Lines from the one containing "red triangle: (28, 19) -> (43, 40), turned 49" to the end of the records, both ends included and exactly as written, are the whole answer, and no pictures go in it.
[[ Information given, beginning ]]
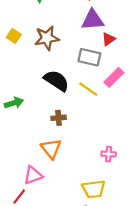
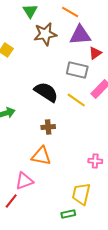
brown star: (47, 38) -> (45, 34), moved
orange triangle: (51, 149) -> (41, 156), turned -40
yellow trapezoid: (94, 189) -> (81, 194), turned 110

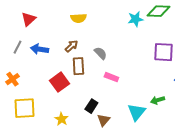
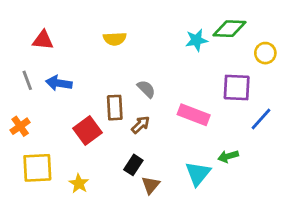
red triangle: (28, 19) -> (43, 40), turned 49
brown arrow: (71, 46) -> (141, 125), moved
gray line: (17, 47) -> (27, 80), turned -48
pink rectangle: (111, 77) -> (194, 115), moved, size x1.5
yellow star: (61, 119) -> (79, 184), moved

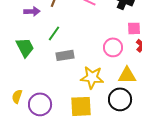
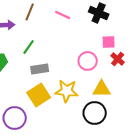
yellow square: (81, 106) -> (39, 95), moved, turned -30

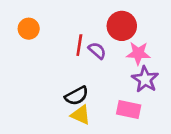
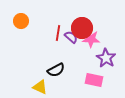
red circle: (122, 26) -> (82, 28), moved
pink star: (138, 53) -> (91, 39), moved
yellow triangle: (81, 115) -> (40, 87), moved

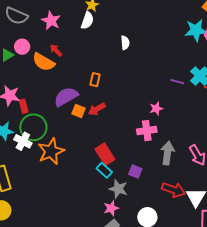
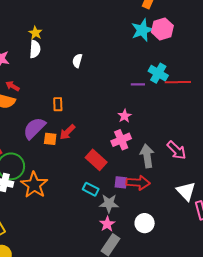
white semicircle: (125, 43) -> (77, 61), turned -144
red rectangle: (105, 154) -> (96, 160), moved
red arrow: (174, 190) -> (138, 183), moved

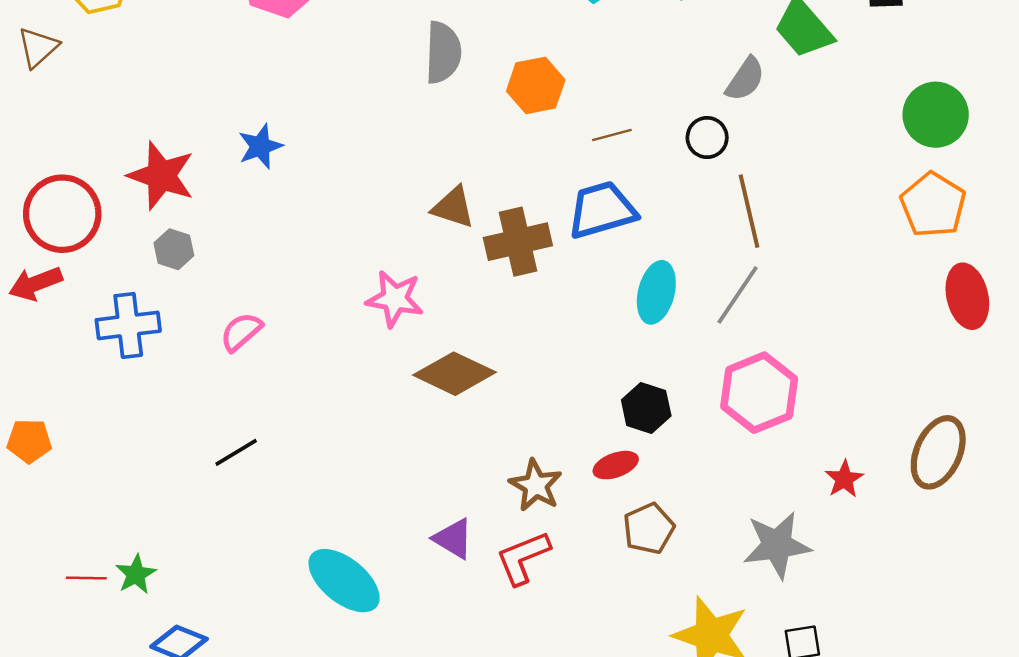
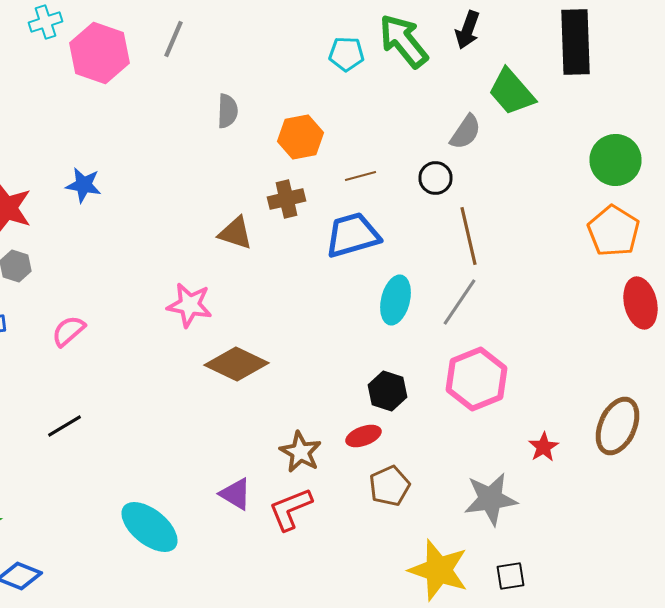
gray semicircle: (443, 52) -> (228, 111), size x0.7
blue star: (260, 146) -> (84, 185), turned 30
brown cross: (518, 242) -> (286, 199), moved, size x0.7

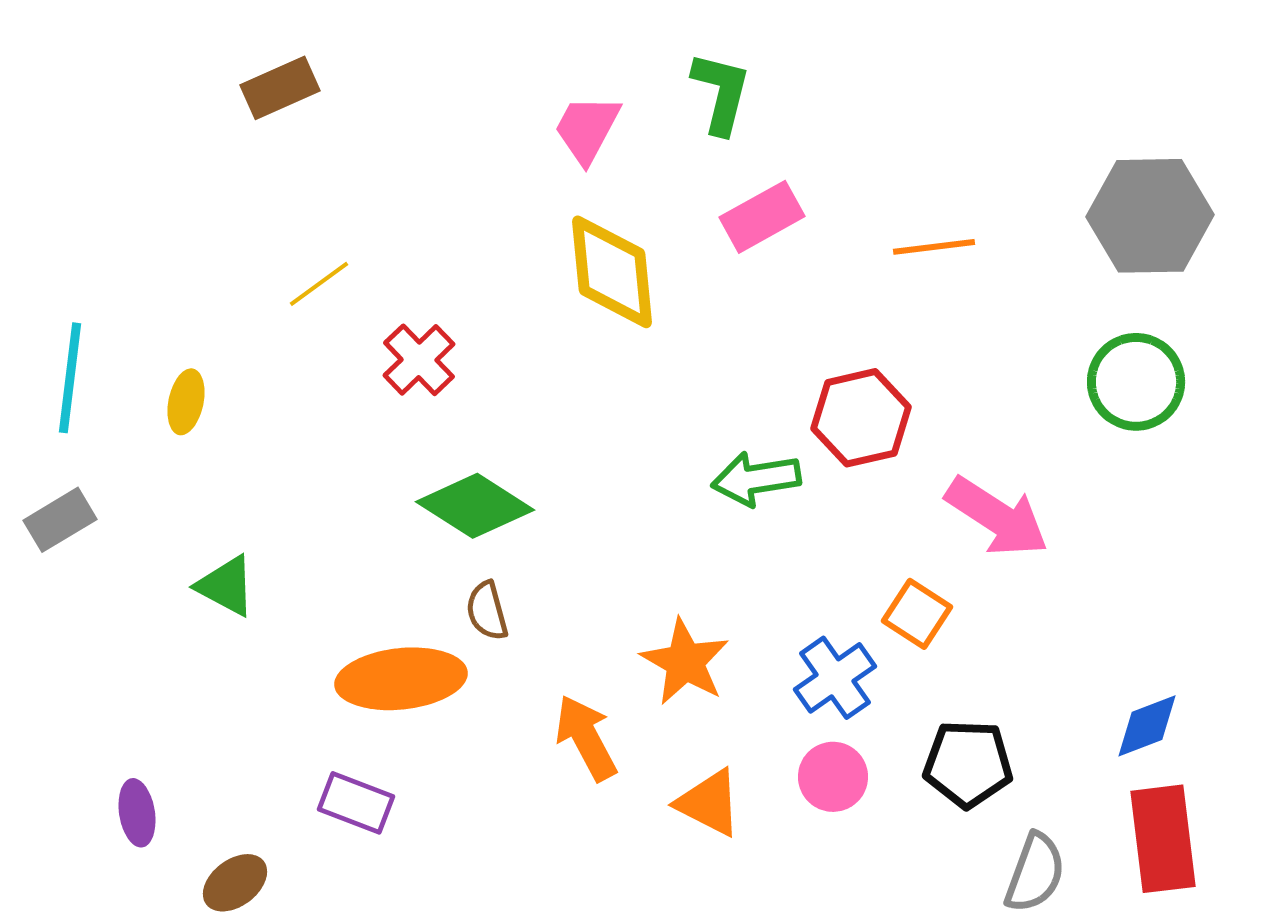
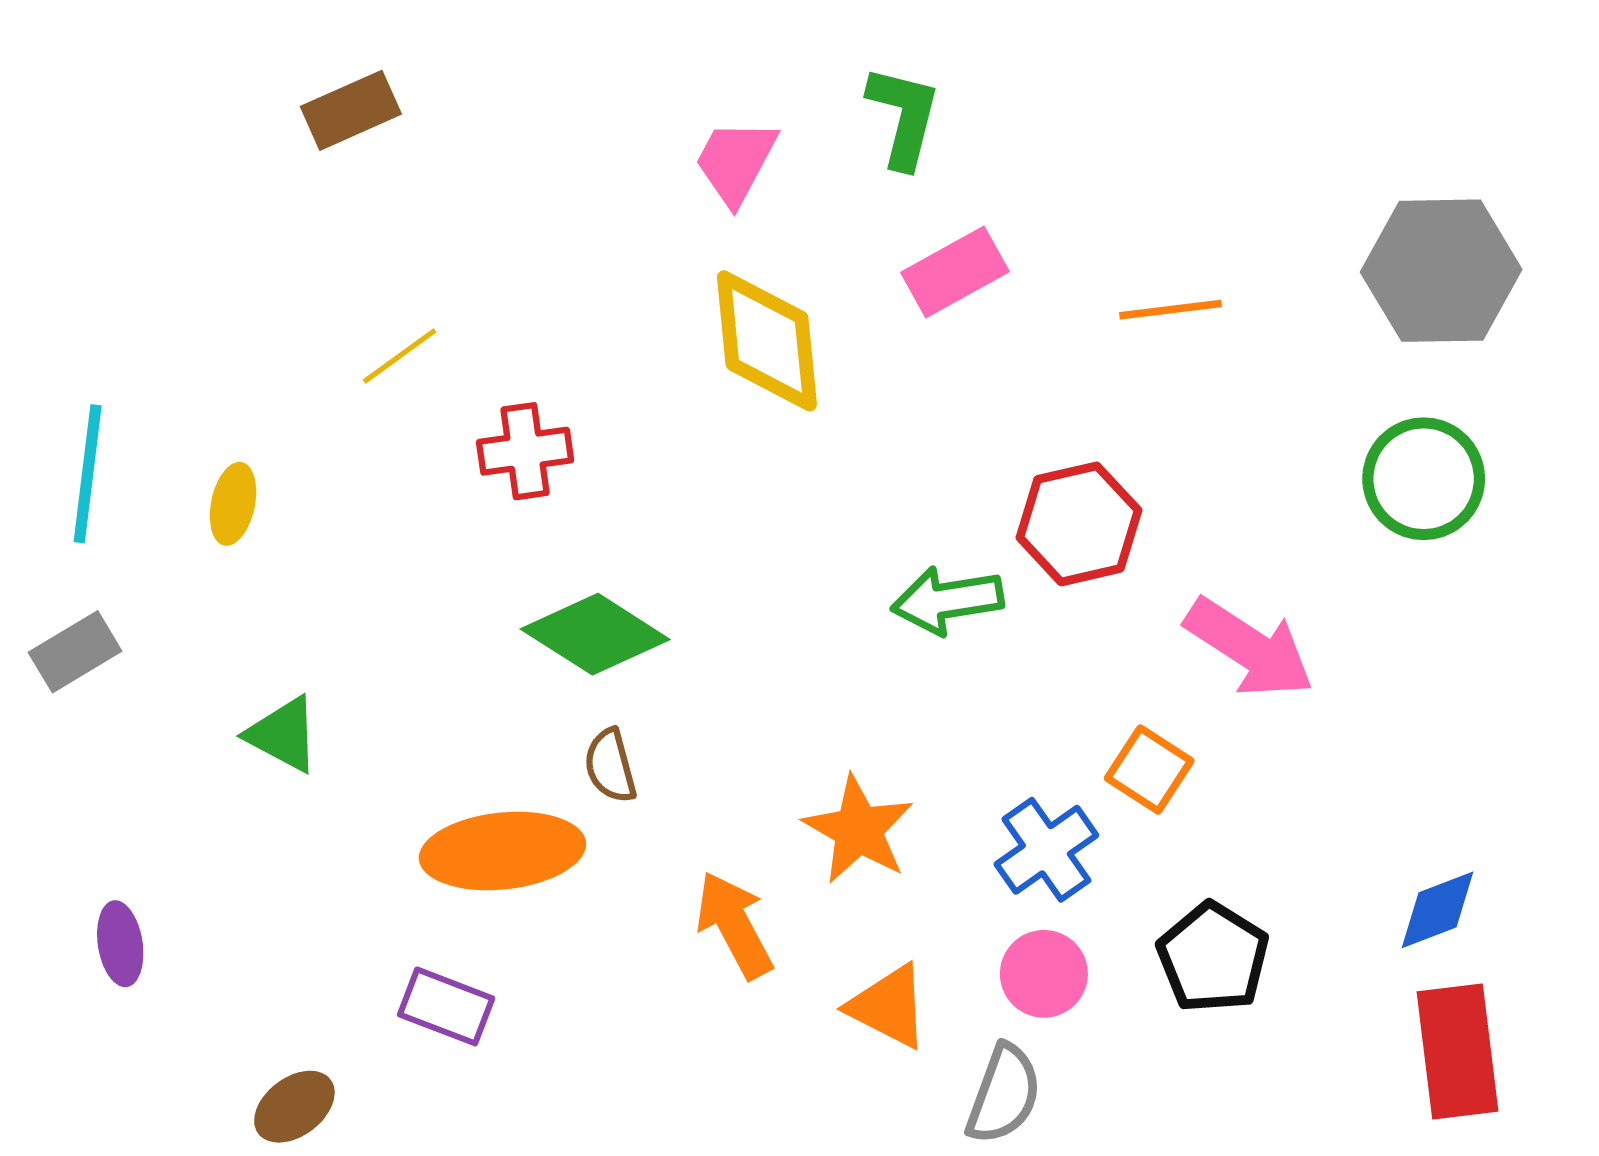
red cross: (419, 360) -> (525, 451), turned 36
black pentagon: (968, 764) -> (1213, 958), turned 30
purple ellipse: (137, 813) -> (120, 944), moved
gray semicircle: (1035, 873) -> (1004, 1094), moved

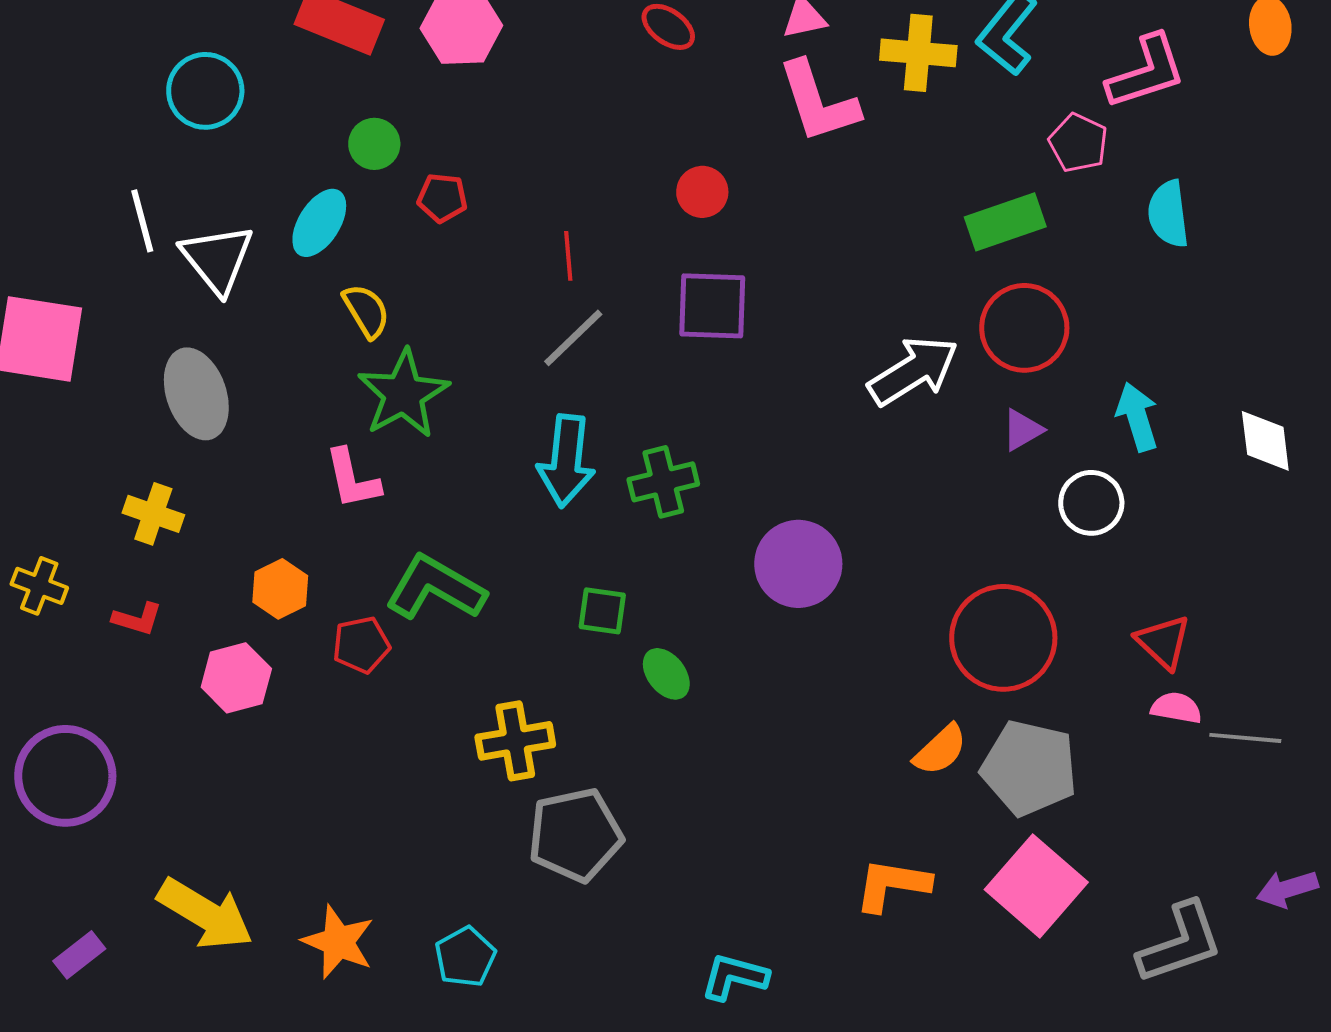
[[ Information given, end ]]
**Solution for this exercise:**
red triangle: (28, 19) -> (43, 40), turned 49
brown arrow: (71, 46) -> (141, 125), moved
gray line: (17, 47) -> (27, 80), turned -48
pink rectangle: (111, 77) -> (194, 115), moved, size x1.5
yellow star: (61, 119) -> (79, 184), moved

yellow square: (81, 106) -> (39, 95), moved, turned -30

red circle: (122, 26) -> (82, 28), moved
pink star: (138, 53) -> (91, 39), moved
yellow triangle: (81, 115) -> (40, 87), moved

white semicircle: (125, 43) -> (77, 61), turned -144
red rectangle: (105, 154) -> (96, 160), moved
red arrow: (174, 190) -> (138, 183), moved

gray semicircle: (443, 52) -> (228, 111), size x0.7
blue star: (260, 146) -> (84, 185), turned 30
brown cross: (518, 242) -> (286, 199), moved, size x0.7

red cross: (419, 360) -> (525, 451), turned 36
black pentagon: (968, 764) -> (1213, 958), turned 30
purple ellipse: (137, 813) -> (120, 944), moved
gray semicircle: (1035, 873) -> (1004, 1094), moved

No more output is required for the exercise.